INSTRUCTIONS FOR THE TASK:
Please report how many lines of the following entries hold the word "zafogik", giving the number alone.

SUPPLIED DATA:
>>>>

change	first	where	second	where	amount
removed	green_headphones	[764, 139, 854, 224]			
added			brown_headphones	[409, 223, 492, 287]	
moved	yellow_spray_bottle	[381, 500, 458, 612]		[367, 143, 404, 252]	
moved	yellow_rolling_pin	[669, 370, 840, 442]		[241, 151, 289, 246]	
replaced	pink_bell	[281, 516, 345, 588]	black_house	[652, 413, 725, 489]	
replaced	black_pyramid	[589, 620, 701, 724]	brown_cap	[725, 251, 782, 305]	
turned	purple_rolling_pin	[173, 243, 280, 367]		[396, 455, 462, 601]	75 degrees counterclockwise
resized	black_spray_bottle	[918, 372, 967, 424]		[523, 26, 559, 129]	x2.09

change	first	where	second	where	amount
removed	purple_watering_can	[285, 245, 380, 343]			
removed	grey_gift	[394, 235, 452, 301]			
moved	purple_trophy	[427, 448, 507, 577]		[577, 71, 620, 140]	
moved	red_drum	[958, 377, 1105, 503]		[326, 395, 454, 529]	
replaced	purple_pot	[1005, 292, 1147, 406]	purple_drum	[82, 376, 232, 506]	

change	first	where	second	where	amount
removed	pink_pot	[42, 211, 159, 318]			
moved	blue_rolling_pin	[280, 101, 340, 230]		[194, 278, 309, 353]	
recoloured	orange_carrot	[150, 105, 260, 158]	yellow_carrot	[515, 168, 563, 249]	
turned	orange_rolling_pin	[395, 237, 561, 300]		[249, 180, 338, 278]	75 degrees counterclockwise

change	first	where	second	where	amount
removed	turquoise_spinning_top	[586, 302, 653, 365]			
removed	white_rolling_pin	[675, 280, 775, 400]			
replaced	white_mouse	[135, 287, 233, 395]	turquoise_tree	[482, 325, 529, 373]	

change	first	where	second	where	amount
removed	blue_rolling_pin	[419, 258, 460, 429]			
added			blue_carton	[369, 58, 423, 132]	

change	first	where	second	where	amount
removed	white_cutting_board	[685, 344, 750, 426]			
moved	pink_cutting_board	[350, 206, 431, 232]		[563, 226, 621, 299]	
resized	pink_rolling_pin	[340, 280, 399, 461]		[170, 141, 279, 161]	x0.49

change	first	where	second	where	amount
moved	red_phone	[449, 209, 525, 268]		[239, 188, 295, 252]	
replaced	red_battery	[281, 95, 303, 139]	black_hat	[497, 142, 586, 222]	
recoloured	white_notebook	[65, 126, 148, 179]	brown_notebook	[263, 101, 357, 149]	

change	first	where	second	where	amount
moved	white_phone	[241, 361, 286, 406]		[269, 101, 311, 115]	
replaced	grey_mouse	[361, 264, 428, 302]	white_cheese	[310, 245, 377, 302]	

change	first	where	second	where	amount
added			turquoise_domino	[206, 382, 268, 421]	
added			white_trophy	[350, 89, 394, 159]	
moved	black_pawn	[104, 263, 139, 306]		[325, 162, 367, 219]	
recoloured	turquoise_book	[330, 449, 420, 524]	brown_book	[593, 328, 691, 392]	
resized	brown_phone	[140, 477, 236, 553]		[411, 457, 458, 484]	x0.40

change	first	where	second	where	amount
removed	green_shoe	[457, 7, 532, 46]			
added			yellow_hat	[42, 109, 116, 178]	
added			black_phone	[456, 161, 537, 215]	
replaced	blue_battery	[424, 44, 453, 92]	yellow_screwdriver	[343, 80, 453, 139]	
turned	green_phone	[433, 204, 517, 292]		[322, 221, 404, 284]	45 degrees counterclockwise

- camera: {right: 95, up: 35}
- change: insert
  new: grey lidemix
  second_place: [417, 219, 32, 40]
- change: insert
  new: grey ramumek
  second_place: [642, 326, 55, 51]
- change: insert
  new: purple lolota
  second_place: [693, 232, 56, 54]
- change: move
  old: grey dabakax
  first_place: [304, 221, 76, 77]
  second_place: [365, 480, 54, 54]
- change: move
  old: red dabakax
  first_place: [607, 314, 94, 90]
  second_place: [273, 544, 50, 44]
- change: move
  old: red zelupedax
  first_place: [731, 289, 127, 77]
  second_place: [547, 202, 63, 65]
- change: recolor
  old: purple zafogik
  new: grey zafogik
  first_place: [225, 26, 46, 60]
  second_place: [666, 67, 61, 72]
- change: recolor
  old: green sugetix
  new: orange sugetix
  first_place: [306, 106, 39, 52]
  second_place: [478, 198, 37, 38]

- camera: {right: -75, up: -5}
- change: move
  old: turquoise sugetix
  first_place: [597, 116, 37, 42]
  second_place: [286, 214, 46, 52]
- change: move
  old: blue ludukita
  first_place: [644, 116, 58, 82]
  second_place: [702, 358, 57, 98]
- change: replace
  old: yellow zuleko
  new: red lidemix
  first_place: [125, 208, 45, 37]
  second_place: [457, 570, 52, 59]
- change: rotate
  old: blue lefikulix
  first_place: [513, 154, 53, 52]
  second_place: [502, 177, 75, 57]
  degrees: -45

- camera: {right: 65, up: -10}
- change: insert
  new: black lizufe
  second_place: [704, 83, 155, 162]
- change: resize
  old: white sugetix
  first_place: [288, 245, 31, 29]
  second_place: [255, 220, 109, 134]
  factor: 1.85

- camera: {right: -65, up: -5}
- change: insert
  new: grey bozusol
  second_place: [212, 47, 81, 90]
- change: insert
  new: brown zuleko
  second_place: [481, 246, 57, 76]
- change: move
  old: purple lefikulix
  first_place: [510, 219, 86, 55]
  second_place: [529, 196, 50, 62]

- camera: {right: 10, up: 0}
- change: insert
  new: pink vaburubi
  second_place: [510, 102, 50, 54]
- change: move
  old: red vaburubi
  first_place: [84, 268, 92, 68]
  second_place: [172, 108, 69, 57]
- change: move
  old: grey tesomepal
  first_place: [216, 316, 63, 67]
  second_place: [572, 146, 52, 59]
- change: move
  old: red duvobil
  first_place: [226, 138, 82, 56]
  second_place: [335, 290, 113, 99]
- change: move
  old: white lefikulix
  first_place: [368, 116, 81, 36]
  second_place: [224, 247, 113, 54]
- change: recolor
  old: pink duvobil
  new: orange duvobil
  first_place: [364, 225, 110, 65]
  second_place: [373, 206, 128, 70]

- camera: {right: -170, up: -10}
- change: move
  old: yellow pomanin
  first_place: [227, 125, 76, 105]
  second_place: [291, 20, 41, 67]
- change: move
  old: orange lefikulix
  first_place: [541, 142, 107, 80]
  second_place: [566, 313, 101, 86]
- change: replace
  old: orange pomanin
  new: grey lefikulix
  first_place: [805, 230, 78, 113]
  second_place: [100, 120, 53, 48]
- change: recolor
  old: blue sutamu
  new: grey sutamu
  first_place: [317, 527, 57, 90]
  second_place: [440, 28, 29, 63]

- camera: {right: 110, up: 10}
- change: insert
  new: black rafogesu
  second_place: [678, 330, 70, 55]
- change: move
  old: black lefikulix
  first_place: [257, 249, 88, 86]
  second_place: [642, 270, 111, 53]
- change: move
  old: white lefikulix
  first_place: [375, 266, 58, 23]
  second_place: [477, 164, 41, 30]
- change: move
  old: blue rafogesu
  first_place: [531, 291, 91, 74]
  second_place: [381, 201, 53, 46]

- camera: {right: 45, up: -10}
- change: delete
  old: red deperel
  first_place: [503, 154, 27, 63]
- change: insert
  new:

<<<<

SOLUTION:
2